## [TASK DETAILS]
Please transcribe exactly the lines from the one containing "SD3 pin MOSI: D7 -> A0" through the end of the records below, both included, and nothing else.

## [SUPPLIED DATA]
----

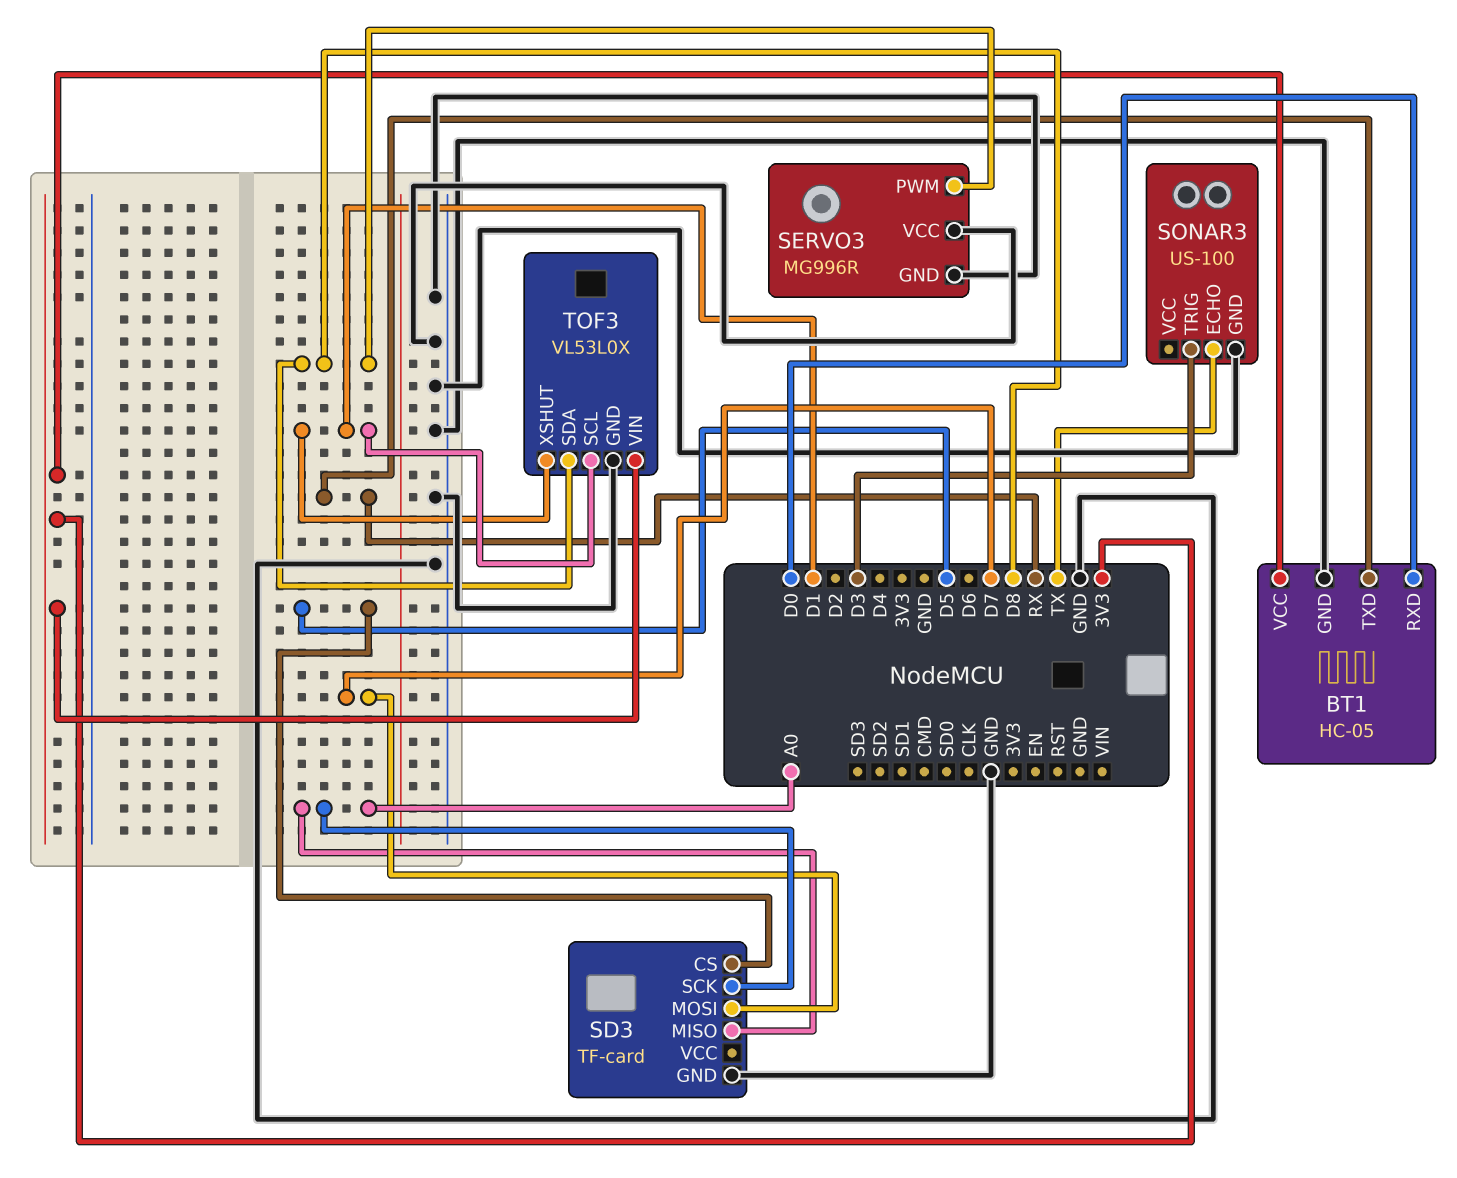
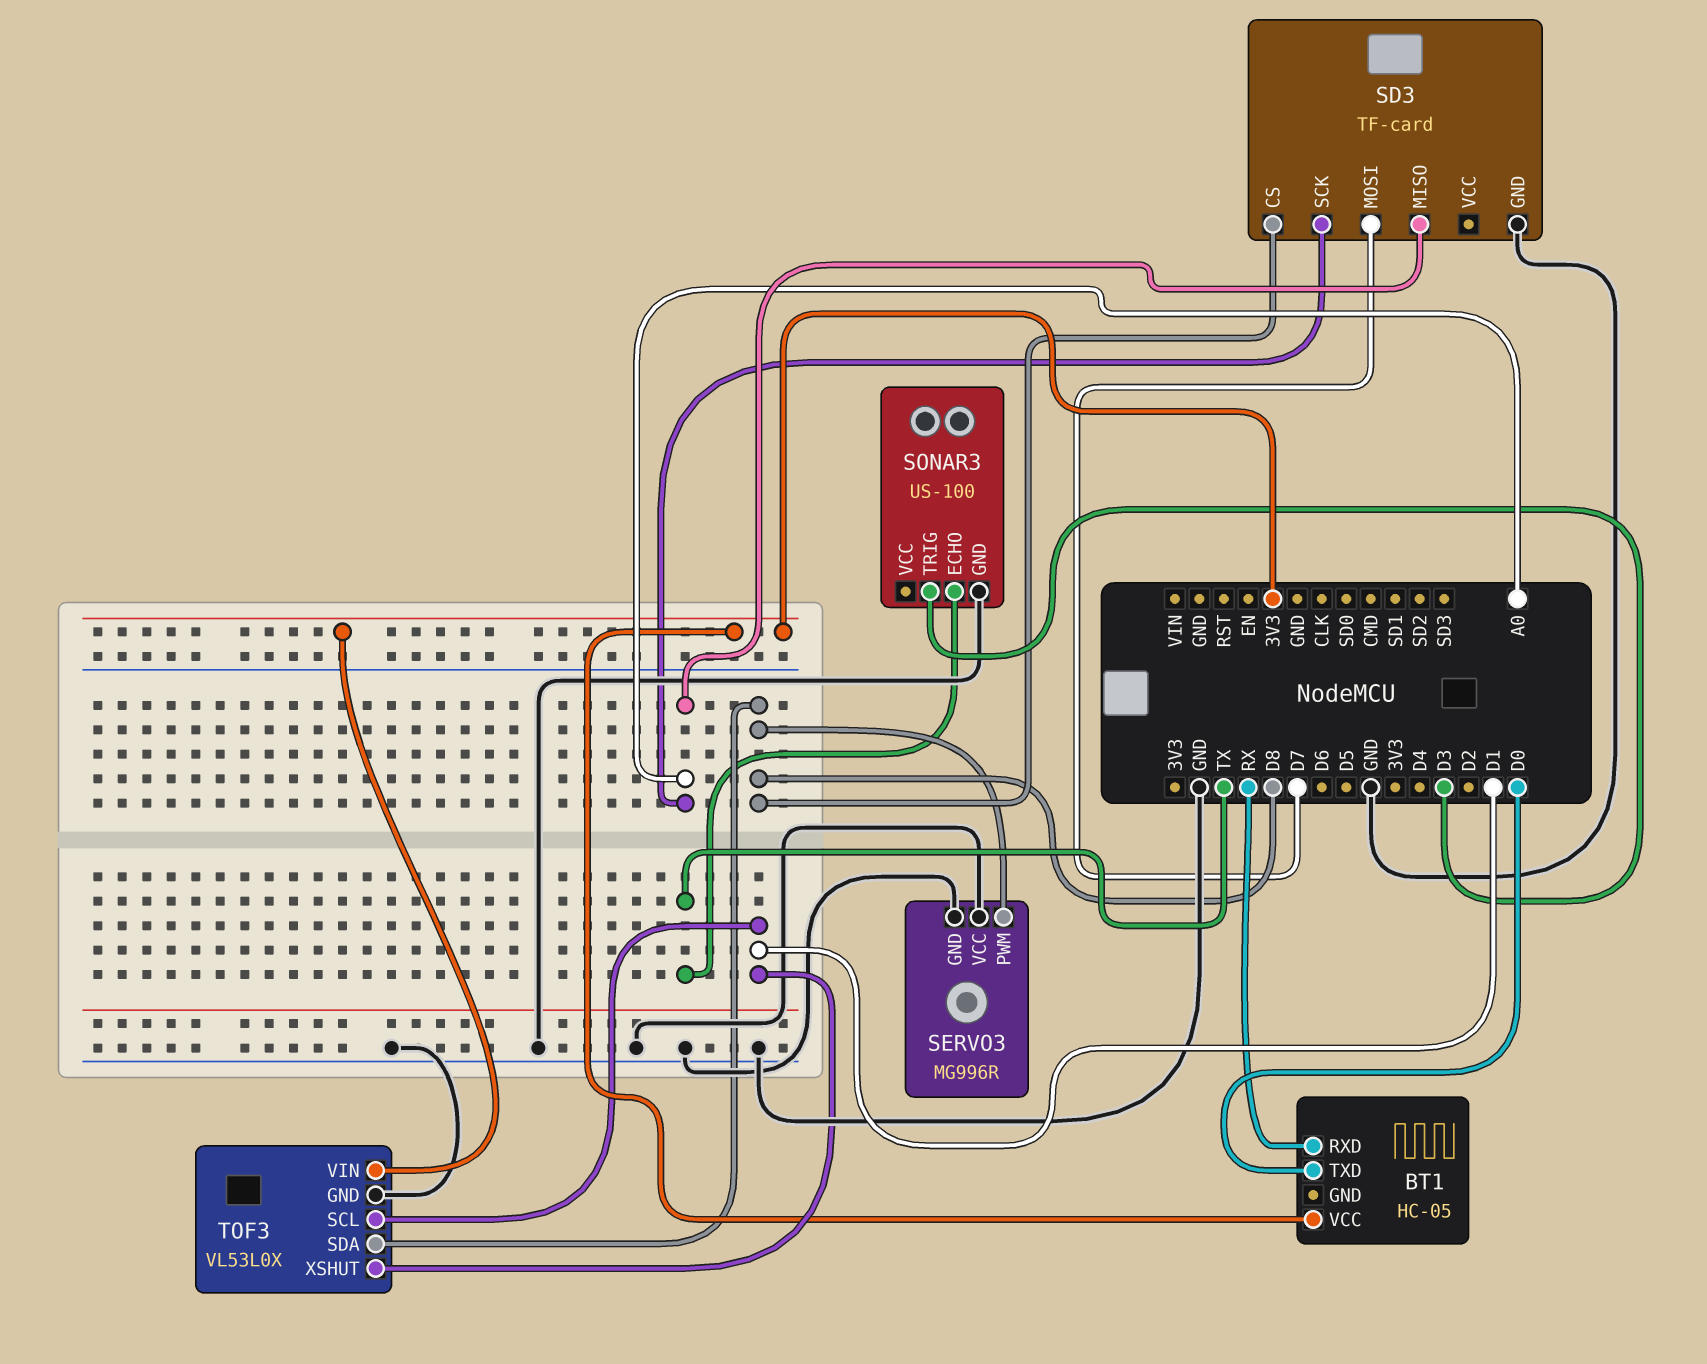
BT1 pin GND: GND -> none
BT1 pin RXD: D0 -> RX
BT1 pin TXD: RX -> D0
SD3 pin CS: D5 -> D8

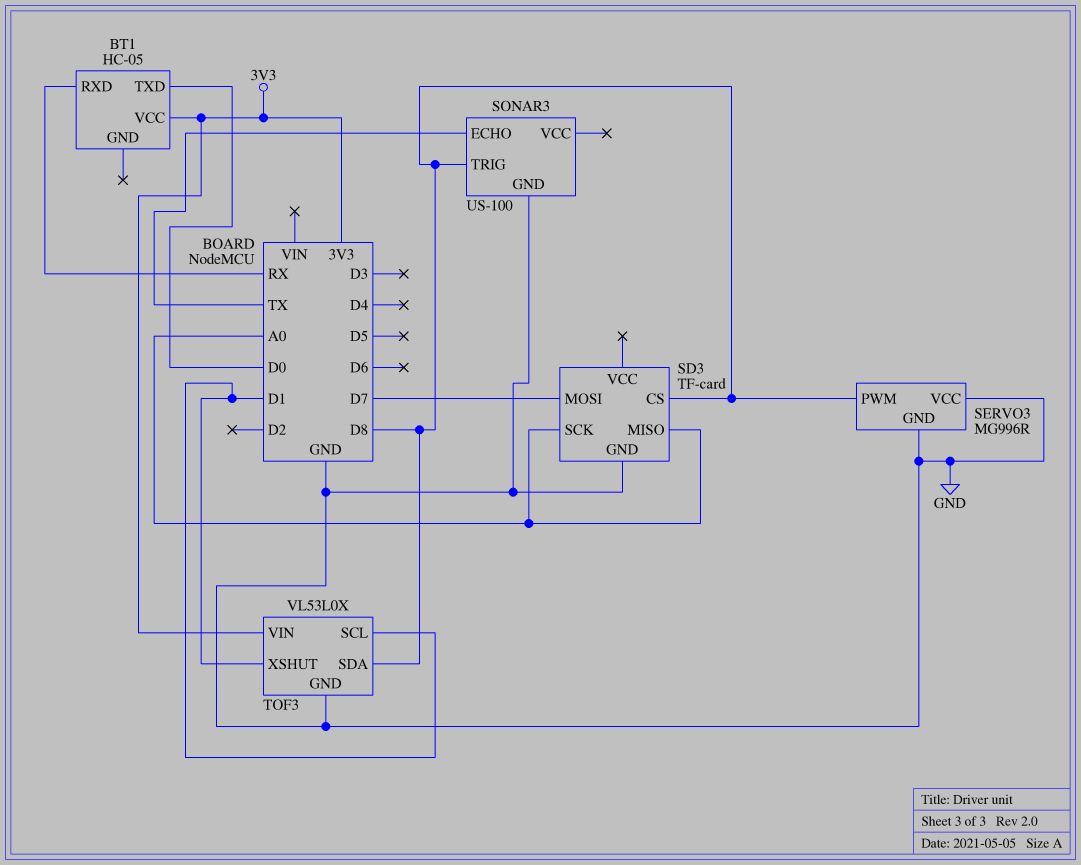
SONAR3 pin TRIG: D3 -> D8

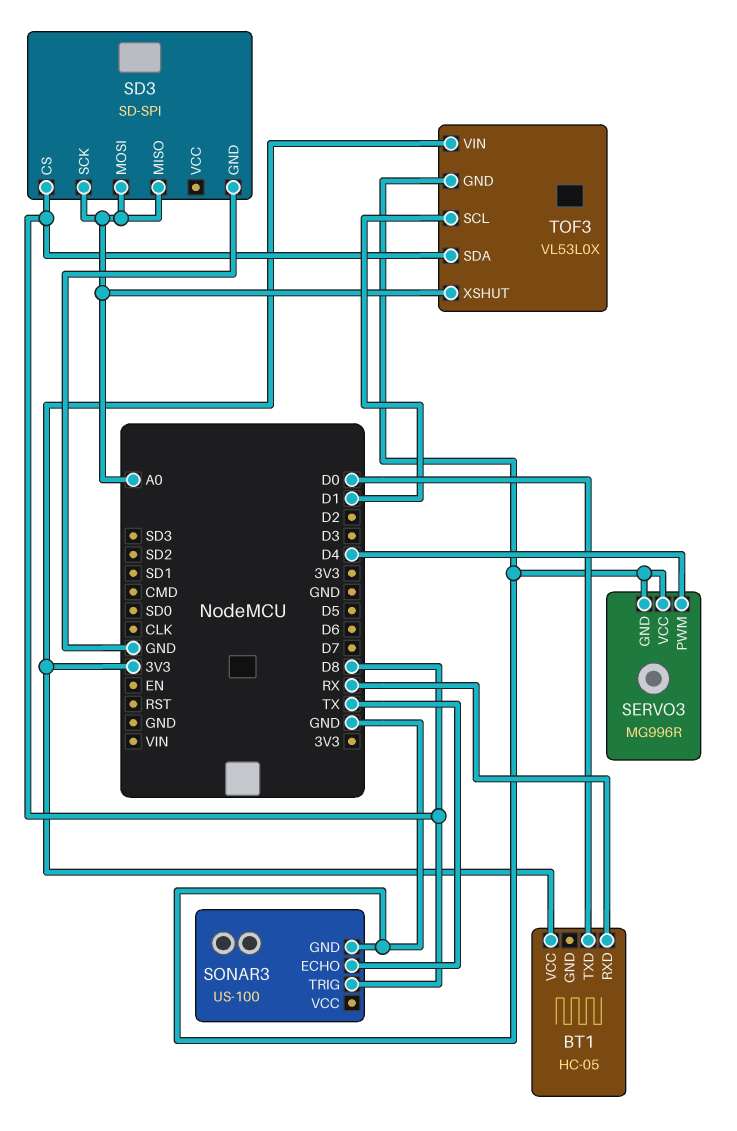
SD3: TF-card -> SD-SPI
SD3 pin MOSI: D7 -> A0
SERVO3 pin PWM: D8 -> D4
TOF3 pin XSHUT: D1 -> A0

----

## [ANSWER TO THIS PROBLEM]
SD3 pin MOSI: D7 -> A0
SERVO3 pin PWM: D8 -> D4
TOF3 pin XSHUT: D1 -> A0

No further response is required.